Stored records:

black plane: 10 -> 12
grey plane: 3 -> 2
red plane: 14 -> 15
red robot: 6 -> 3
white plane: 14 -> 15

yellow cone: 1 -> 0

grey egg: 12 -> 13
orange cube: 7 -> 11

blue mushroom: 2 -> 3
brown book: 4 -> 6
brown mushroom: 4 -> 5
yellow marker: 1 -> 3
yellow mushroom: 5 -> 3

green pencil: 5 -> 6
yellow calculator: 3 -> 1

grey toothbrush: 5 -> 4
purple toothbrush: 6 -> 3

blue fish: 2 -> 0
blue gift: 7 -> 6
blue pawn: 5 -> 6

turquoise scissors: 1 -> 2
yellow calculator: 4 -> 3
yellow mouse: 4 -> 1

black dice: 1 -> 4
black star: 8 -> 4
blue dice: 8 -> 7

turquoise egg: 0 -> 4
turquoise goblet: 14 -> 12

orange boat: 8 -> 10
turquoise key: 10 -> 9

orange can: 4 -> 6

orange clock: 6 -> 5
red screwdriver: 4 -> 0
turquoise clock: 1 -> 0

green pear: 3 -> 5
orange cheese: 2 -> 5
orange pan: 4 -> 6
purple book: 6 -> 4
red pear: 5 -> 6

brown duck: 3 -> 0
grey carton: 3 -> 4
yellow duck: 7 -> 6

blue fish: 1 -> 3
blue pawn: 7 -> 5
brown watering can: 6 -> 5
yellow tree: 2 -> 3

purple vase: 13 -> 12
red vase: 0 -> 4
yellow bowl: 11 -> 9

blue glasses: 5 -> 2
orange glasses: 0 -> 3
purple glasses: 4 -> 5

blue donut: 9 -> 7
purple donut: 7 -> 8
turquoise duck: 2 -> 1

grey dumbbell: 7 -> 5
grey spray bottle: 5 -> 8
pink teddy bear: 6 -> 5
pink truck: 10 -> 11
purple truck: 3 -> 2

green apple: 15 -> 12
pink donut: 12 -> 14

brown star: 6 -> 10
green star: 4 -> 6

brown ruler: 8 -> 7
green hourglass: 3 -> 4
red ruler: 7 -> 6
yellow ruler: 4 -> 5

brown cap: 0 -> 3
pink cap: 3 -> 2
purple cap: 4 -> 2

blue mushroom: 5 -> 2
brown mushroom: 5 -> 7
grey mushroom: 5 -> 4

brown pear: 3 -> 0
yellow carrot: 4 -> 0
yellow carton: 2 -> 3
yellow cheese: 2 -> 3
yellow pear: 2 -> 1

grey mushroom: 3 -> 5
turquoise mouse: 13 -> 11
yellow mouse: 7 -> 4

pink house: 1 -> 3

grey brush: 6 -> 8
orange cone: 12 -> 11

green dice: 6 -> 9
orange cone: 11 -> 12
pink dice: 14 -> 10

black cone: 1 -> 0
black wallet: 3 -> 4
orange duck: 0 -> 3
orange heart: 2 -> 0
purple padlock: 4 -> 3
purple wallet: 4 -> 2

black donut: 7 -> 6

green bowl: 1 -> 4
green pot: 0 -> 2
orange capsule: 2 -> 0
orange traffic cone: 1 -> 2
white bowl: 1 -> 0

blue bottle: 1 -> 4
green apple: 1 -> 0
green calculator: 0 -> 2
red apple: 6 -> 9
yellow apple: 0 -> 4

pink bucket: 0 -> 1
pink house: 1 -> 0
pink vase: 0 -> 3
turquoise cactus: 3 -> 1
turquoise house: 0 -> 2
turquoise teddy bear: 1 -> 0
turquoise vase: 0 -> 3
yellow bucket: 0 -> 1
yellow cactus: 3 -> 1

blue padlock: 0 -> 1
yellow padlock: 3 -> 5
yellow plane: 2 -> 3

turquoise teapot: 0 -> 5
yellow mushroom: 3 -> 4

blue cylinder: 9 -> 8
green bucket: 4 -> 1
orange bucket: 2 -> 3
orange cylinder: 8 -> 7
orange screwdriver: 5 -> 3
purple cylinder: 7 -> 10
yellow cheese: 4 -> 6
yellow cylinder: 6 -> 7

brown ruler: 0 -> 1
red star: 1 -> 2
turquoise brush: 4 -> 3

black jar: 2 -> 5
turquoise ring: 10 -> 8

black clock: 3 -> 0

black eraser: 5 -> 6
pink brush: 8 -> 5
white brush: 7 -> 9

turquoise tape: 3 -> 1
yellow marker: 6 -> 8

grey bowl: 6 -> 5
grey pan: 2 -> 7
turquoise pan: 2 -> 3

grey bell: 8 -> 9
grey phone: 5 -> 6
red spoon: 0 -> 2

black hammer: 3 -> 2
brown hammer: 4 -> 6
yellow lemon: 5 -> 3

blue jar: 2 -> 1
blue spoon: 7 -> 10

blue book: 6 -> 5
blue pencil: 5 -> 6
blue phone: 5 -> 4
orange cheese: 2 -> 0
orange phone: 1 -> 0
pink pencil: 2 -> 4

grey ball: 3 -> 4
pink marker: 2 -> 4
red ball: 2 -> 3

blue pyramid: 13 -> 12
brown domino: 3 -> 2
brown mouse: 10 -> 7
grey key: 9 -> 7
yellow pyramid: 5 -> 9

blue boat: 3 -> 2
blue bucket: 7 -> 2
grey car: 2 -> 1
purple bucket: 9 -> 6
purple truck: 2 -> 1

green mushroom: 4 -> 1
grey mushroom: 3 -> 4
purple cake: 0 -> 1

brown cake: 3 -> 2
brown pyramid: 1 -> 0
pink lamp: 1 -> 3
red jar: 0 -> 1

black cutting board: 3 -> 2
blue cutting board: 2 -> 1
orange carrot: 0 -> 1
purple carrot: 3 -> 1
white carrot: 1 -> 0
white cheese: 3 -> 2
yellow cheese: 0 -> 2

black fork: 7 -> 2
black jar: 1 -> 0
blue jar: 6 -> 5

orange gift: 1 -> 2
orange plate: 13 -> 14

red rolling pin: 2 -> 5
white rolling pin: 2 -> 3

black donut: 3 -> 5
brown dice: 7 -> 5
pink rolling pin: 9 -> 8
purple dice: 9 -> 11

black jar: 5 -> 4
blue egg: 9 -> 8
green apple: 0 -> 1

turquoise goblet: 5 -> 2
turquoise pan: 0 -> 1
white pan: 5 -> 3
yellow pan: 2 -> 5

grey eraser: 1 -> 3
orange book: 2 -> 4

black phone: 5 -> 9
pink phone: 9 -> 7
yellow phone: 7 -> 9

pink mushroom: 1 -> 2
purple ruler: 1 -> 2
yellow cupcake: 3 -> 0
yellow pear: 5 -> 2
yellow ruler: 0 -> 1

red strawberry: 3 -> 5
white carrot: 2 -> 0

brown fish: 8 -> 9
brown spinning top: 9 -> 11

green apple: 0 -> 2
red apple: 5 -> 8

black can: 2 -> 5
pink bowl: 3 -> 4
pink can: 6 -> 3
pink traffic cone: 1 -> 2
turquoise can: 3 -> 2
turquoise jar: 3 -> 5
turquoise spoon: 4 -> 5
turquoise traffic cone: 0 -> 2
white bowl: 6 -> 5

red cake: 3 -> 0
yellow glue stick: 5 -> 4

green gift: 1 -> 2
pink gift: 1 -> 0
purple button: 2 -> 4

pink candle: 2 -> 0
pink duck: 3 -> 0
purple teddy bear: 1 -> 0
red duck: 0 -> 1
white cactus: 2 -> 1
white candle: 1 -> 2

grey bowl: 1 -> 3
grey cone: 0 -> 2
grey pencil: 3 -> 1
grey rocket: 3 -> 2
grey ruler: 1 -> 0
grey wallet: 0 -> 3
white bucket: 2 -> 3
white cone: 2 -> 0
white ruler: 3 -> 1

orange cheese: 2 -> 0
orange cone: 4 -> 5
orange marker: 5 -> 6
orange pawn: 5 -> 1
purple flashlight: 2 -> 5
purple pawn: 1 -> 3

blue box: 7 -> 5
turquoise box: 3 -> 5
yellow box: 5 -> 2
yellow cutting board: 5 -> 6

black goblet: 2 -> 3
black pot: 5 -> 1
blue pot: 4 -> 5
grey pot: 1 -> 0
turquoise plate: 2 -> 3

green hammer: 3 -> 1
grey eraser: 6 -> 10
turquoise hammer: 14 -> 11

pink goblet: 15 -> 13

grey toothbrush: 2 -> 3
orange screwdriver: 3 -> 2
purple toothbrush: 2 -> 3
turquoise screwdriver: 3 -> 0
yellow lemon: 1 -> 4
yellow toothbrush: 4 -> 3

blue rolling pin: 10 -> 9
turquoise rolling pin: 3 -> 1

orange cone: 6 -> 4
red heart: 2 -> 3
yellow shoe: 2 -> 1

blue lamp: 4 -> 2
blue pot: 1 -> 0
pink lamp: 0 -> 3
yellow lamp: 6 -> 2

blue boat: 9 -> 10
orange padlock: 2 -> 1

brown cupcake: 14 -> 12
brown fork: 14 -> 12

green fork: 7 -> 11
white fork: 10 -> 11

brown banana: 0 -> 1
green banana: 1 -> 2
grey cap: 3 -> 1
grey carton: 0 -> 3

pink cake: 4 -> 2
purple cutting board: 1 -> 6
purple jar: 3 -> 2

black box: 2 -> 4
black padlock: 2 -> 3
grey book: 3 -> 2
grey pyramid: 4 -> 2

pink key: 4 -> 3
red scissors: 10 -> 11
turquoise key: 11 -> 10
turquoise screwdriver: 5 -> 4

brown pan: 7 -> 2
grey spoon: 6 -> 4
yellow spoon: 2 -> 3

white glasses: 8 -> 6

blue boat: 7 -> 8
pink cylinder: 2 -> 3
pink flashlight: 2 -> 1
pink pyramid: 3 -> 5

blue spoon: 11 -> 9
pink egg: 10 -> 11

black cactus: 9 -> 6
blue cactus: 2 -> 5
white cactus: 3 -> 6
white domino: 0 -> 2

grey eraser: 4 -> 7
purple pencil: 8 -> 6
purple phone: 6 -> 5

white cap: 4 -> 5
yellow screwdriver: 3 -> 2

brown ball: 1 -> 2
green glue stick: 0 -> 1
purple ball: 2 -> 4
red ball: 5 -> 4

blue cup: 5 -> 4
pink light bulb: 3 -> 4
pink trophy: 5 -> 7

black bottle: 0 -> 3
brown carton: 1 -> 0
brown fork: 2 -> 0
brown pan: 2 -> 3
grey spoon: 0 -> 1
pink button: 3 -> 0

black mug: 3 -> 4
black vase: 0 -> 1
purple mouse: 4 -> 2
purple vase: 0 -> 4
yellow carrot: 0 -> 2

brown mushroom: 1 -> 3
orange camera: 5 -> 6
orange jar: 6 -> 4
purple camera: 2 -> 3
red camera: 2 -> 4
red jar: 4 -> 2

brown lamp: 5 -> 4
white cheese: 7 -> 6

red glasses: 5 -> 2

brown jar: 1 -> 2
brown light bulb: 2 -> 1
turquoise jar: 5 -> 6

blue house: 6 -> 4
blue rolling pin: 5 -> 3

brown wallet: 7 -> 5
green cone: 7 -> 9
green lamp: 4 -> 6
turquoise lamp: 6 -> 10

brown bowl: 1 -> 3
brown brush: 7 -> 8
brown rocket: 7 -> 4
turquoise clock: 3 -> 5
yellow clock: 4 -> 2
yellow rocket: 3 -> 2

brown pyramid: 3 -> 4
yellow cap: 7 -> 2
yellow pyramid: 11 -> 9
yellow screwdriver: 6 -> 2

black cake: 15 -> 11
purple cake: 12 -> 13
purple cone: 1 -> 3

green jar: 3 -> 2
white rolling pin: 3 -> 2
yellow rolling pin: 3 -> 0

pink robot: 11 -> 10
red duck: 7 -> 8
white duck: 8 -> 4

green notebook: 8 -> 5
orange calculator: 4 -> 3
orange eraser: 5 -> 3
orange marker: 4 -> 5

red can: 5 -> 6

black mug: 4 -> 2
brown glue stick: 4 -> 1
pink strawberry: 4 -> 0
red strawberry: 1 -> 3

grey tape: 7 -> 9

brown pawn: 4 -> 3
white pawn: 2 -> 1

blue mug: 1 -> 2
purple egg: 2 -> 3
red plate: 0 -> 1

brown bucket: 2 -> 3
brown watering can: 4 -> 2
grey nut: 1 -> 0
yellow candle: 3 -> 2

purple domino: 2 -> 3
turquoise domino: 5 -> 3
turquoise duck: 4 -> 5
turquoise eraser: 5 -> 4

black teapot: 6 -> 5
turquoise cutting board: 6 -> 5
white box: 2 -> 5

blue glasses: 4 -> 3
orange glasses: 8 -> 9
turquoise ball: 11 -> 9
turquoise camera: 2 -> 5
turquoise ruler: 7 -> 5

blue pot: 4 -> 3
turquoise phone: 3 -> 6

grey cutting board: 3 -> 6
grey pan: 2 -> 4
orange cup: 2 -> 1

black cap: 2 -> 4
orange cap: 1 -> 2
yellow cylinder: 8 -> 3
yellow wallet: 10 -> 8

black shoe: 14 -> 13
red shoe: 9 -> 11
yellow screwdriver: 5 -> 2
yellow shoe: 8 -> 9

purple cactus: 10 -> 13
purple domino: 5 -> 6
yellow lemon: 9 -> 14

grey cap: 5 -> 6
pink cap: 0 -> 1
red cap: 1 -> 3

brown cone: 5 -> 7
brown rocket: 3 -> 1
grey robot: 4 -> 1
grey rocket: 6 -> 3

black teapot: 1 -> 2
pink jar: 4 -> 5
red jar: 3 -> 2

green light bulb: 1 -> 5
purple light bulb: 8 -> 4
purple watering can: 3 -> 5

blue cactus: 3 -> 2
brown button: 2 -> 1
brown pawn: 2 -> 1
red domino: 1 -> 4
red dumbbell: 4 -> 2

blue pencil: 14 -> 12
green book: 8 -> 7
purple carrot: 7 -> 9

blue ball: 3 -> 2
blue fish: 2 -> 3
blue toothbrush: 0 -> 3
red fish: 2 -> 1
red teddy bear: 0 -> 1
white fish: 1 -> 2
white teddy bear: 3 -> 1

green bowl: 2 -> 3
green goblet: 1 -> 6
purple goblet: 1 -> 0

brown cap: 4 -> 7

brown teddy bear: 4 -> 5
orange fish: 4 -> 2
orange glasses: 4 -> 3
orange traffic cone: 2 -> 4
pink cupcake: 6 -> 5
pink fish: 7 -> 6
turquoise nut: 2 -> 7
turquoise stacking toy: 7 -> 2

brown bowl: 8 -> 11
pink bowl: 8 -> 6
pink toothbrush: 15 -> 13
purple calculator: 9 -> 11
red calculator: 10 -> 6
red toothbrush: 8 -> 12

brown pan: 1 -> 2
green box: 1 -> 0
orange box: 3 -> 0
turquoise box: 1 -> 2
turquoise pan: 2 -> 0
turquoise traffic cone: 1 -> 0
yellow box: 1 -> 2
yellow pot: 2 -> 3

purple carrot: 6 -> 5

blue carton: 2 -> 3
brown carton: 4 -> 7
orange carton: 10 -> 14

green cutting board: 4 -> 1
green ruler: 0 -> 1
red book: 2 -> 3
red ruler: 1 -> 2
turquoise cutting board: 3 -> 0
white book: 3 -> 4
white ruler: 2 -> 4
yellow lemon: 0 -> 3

## YOUR TASK
Could you reproduce exactly the lines of the entries above, from the one with "brown star: 6 -> 10" through the one with "green mushroom: 4 -> 1", and nothing else?

## TASK ANSWER
brown star: 6 -> 10
green star: 4 -> 6

brown ruler: 8 -> 7
green hourglass: 3 -> 4
red ruler: 7 -> 6
yellow ruler: 4 -> 5

brown cap: 0 -> 3
pink cap: 3 -> 2
purple cap: 4 -> 2

blue mushroom: 5 -> 2
brown mushroom: 5 -> 7
grey mushroom: 5 -> 4

brown pear: 3 -> 0
yellow carrot: 4 -> 0
yellow carton: 2 -> 3
yellow cheese: 2 -> 3
yellow pear: 2 -> 1

grey mushroom: 3 -> 5
turquoise mouse: 13 -> 11
yellow mouse: 7 -> 4

pink house: 1 -> 3

grey brush: 6 -> 8
orange cone: 12 -> 11

green dice: 6 -> 9
orange cone: 11 -> 12
pink dice: 14 -> 10

black cone: 1 -> 0
black wallet: 3 -> 4
orange duck: 0 -> 3
orange heart: 2 -> 0
purple padlock: 4 -> 3
purple wallet: 4 -> 2

black donut: 7 -> 6

green bowl: 1 -> 4
green pot: 0 -> 2
orange capsule: 2 -> 0
orange traffic cone: 1 -> 2
white bowl: 1 -> 0

blue bottle: 1 -> 4
green apple: 1 -> 0
green calculator: 0 -> 2
red apple: 6 -> 9
yellow apple: 0 -> 4

pink bucket: 0 -> 1
pink house: 1 -> 0
pink vase: 0 -> 3
turquoise cactus: 3 -> 1
turquoise house: 0 -> 2
turquoise teddy bear: 1 -> 0
turquoise vase: 0 -> 3
yellow bucket: 0 -> 1
yellow cactus: 3 -> 1

blue padlock: 0 -> 1
yellow padlock: 3 -> 5
yellow plane: 2 -> 3

turquoise teapot: 0 -> 5
yellow mushroom: 3 -> 4

blue cylinder: 9 -> 8
green bucket: 4 -> 1
orange bucket: 2 -> 3
orange cylinder: 8 -> 7
orange screwdriver: 5 -> 3
purple cylinder: 7 -> 10
yellow cheese: 4 -> 6
yellow cylinder: 6 -> 7

brown ruler: 0 -> 1
red star: 1 -> 2
turquoise brush: 4 -> 3

black jar: 2 -> 5
turquoise ring: 10 -> 8

black clock: 3 -> 0

black eraser: 5 -> 6
pink brush: 8 -> 5
white brush: 7 -> 9

turquoise tape: 3 -> 1
yellow marker: 6 -> 8

grey bowl: 6 -> 5
grey pan: 2 -> 7
turquoise pan: 2 -> 3

grey bell: 8 -> 9
grey phone: 5 -> 6
red spoon: 0 -> 2

black hammer: 3 -> 2
brown hammer: 4 -> 6
yellow lemon: 5 -> 3

blue jar: 2 -> 1
blue spoon: 7 -> 10

blue book: 6 -> 5
blue pencil: 5 -> 6
blue phone: 5 -> 4
orange cheese: 2 -> 0
orange phone: 1 -> 0
pink pencil: 2 -> 4

grey ball: 3 -> 4
pink marker: 2 -> 4
red ball: 2 -> 3

blue pyramid: 13 -> 12
brown domino: 3 -> 2
brown mouse: 10 -> 7
grey key: 9 -> 7
yellow pyramid: 5 -> 9

blue boat: 3 -> 2
blue bucket: 7 -> 2
grey car: 2 -> 1
purple bucket: 9 -> 6
purple truck: 2 -> 1

green mushroom: 4 -> 1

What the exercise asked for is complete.